**ACTIVITY**
Print out the entries from the line containing "SP1: speaker 16R" through the last line, exactly, and print nothing else. Pictures are not copied.

**MATERIAL PROVIDED**

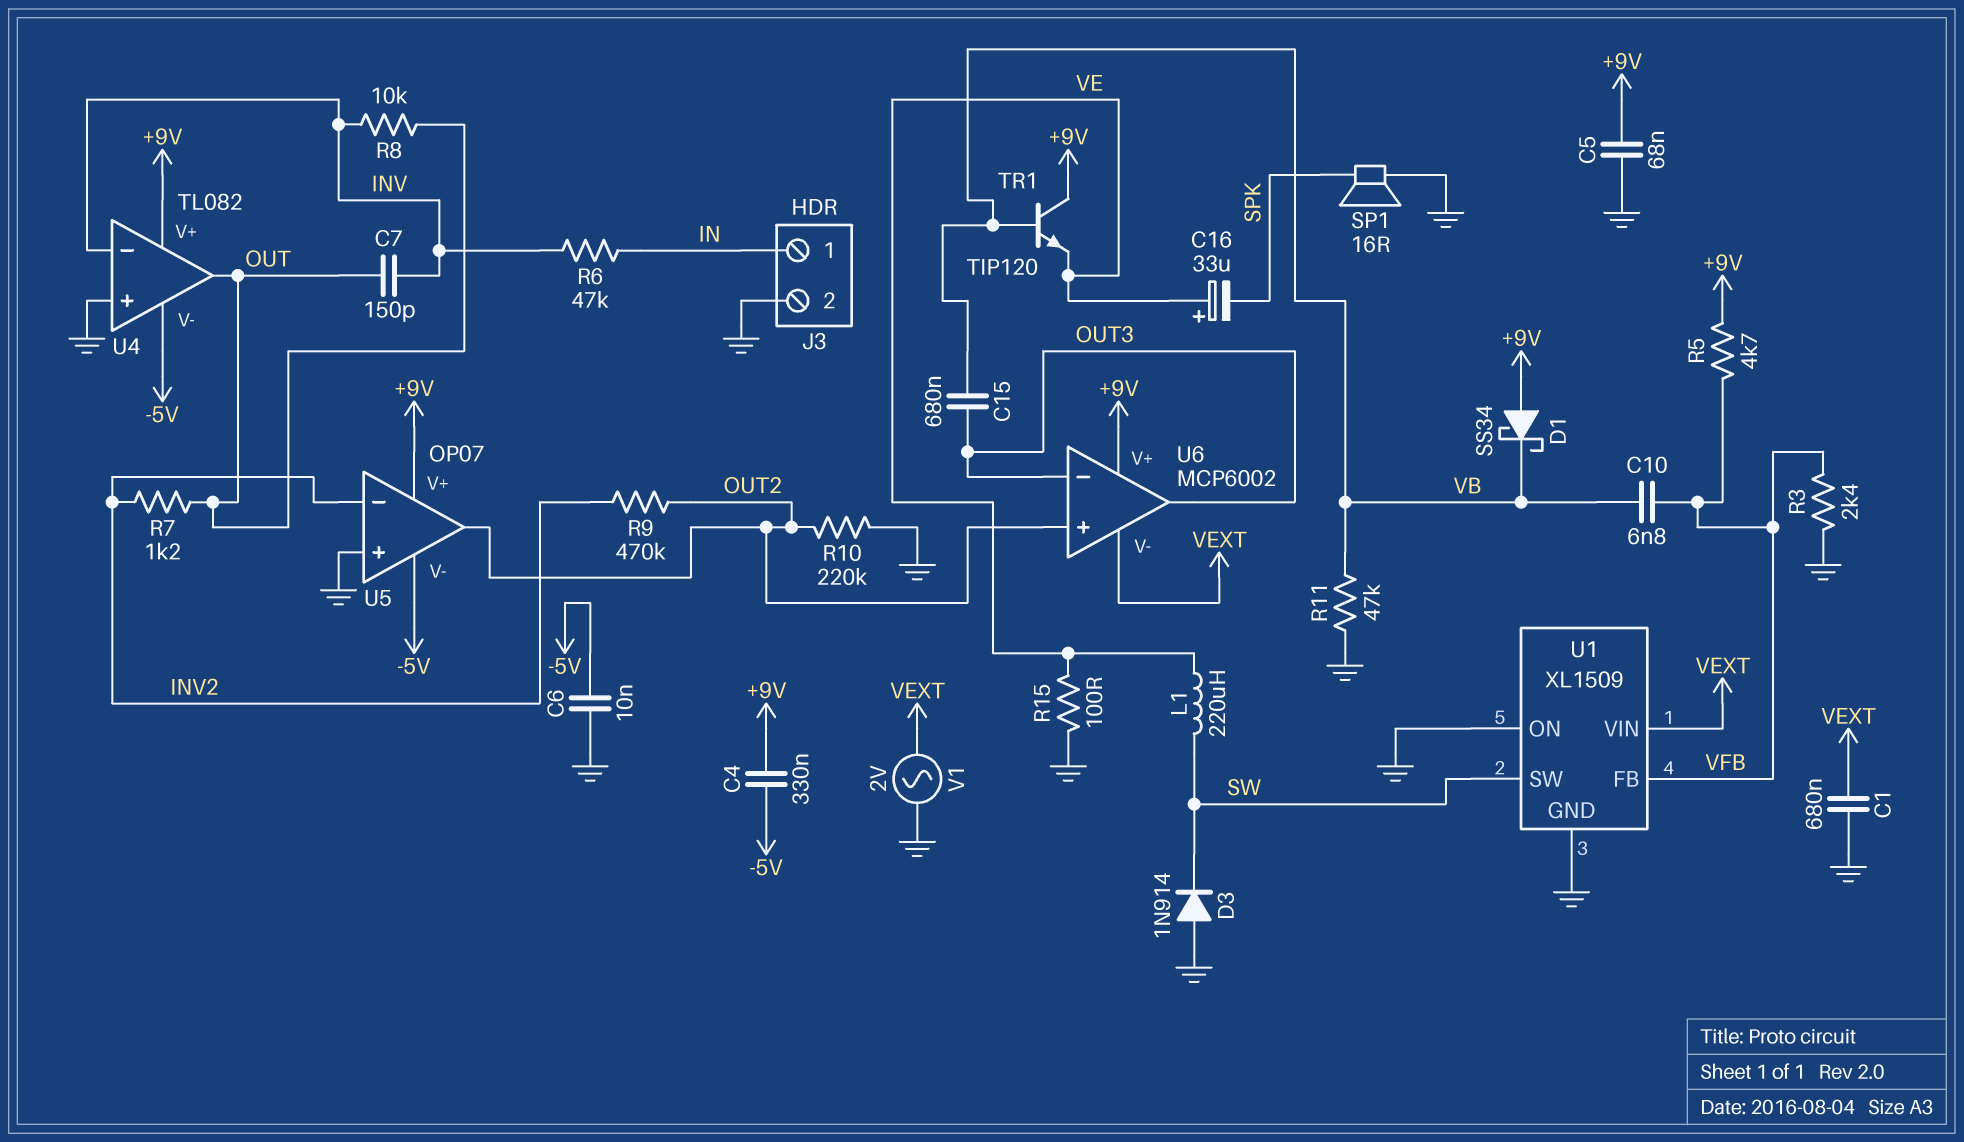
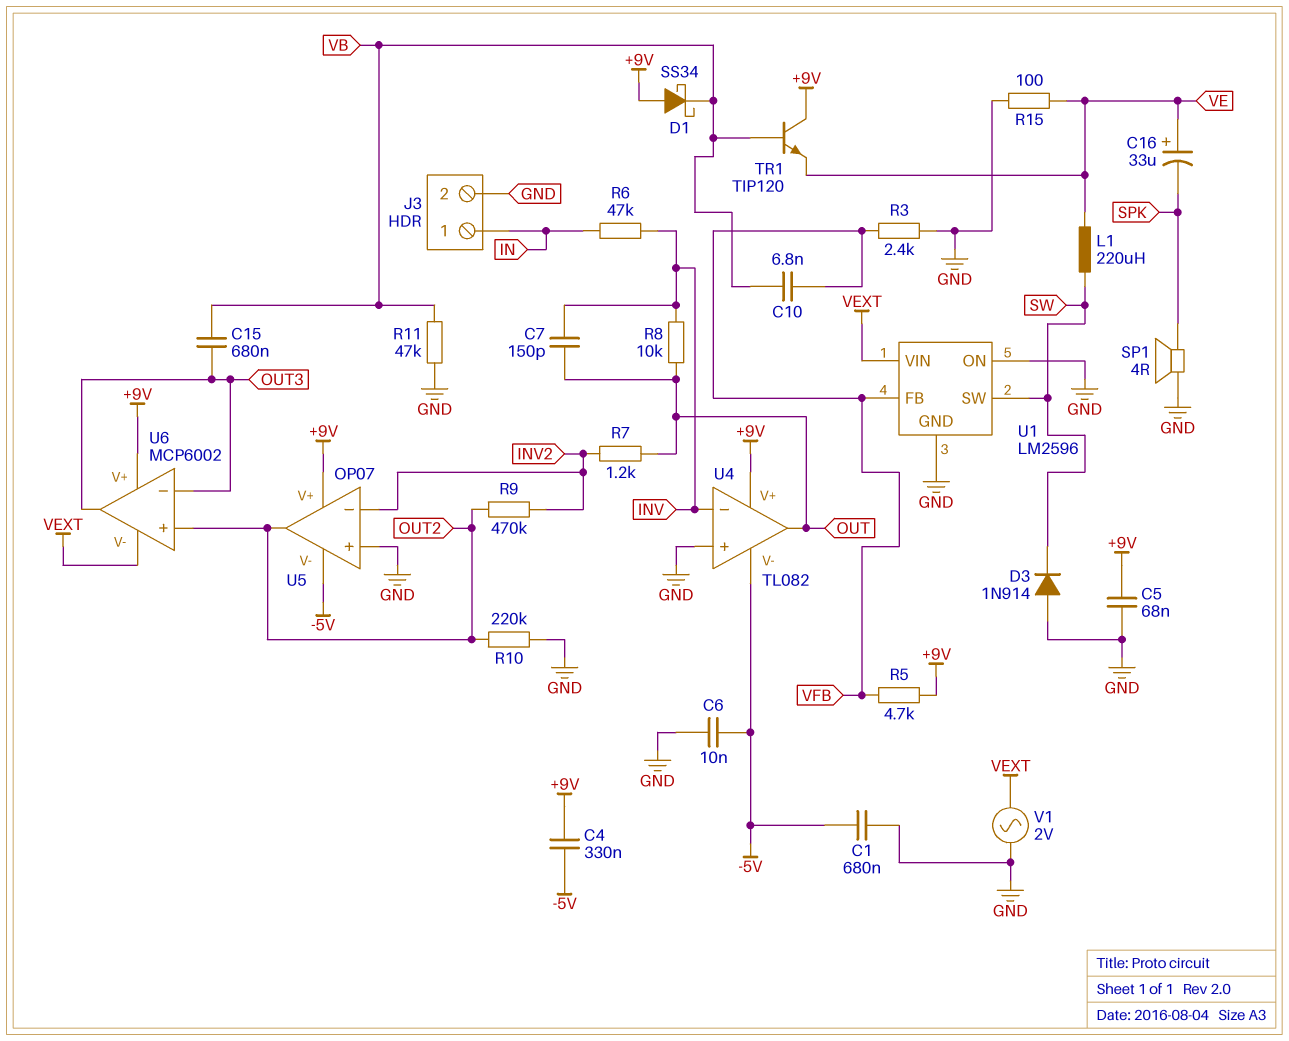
C1: 680nF (GND, VEXT) -> 680nF (-5V, GND)
SP1: speaker 16R (GND, SPK) -> speaker 4R (GND, SPK)
U1: XL1509 -> LM2596

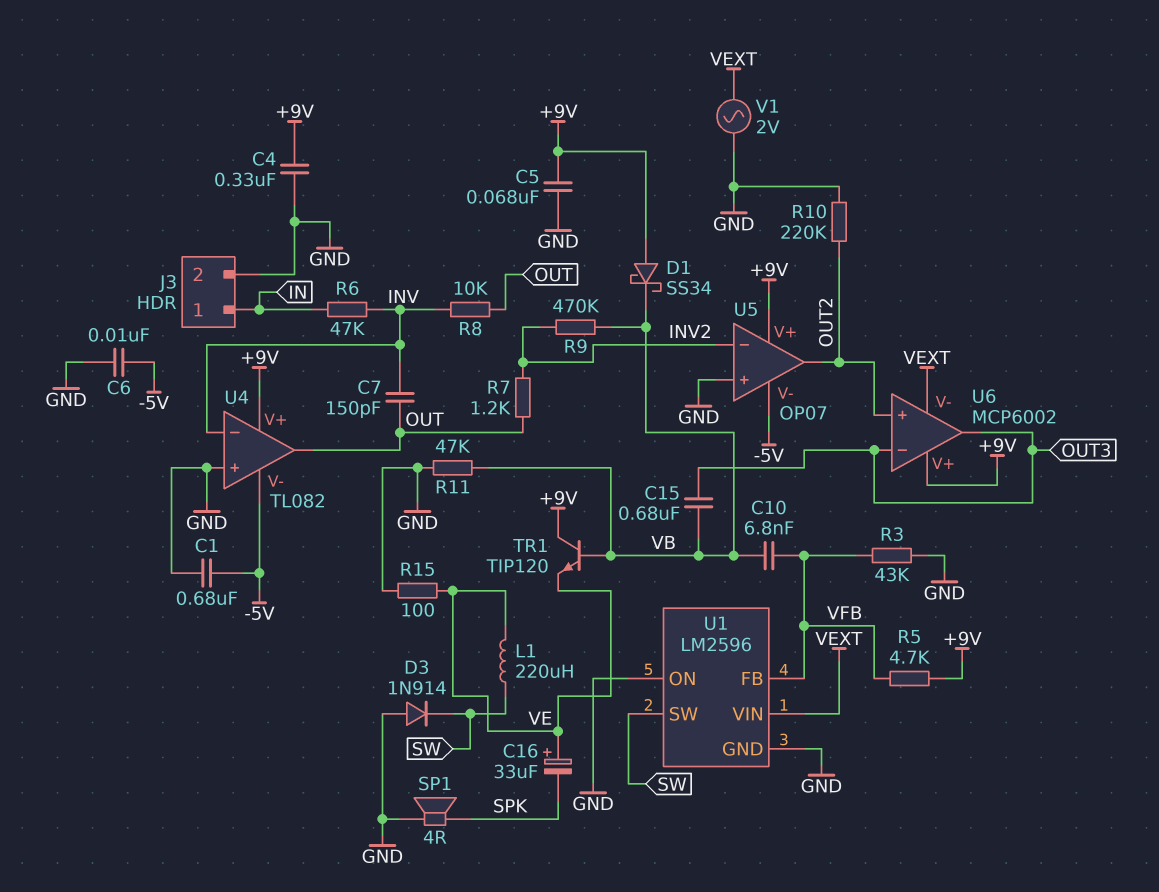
C4: 330nF (+9V, -5V) -> 330nF (+9V, GND)
R3: 2.4k (GND, VFB) -> 43k (GND, VFB)
R9: 470k (INV2, OUT2) -> 470k (INV2, VB)

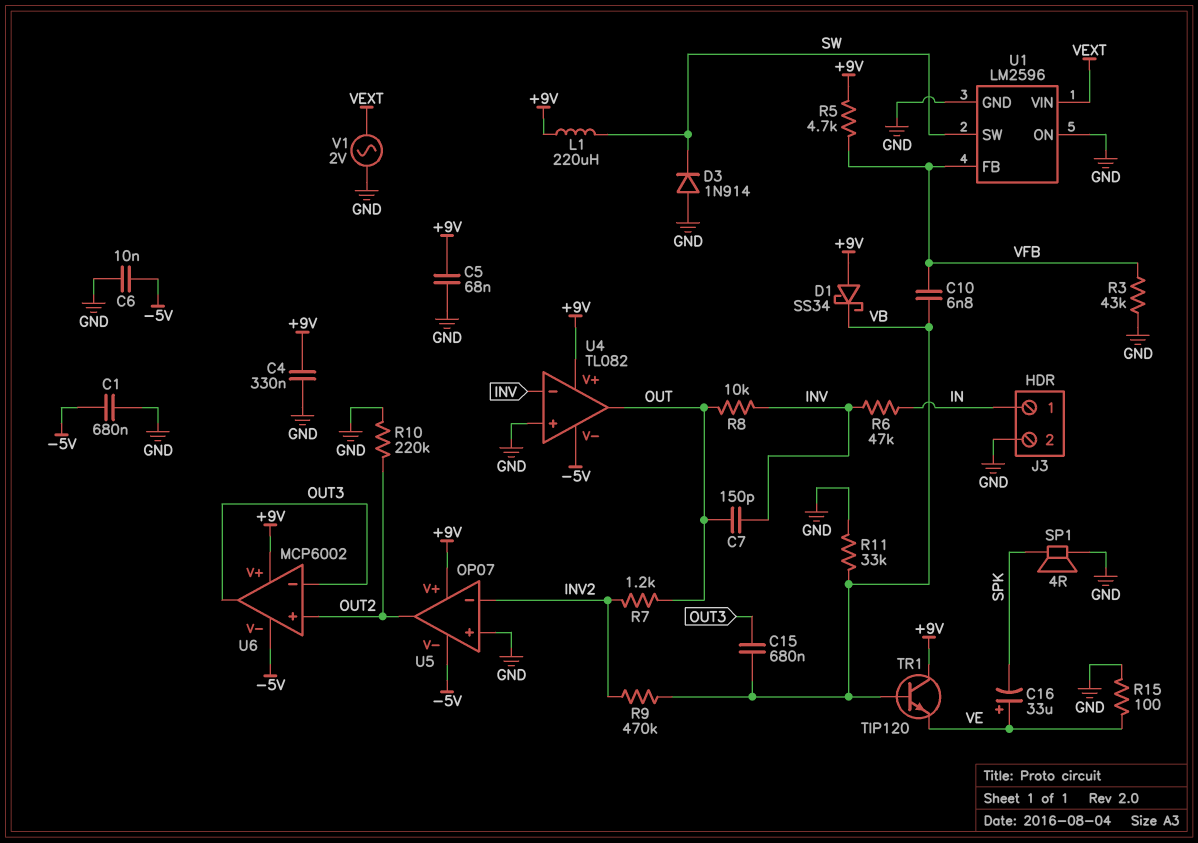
L1: 220uH (SW, VE) -> 220uH (+9V, SW)
R11: 47k (GND, VB) -> 33k (GND, VB)
U6 pin V-: VEXT -> -5V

**YOUR SOLUTION**
SP1: speaker 16R (GND, SPK) -> speaker 4R (GND, SPK)
U1: XL1509 -> LM2596

C4: 330nF (+9V, -5V) -> 330nF (+9V, GND)
R3: 2.4k (GND, VFB) -> 43k (GND, VFB)
R9: 470k (INV2, OUT2) -> 470k (INV2, VB)

L1: 220uH (SW, VE) -> 220uH (+9V, SW)
R11: 47k (GND, VB) -> 33k (GND, VB)
U6 pin V-: VEXT -> -5V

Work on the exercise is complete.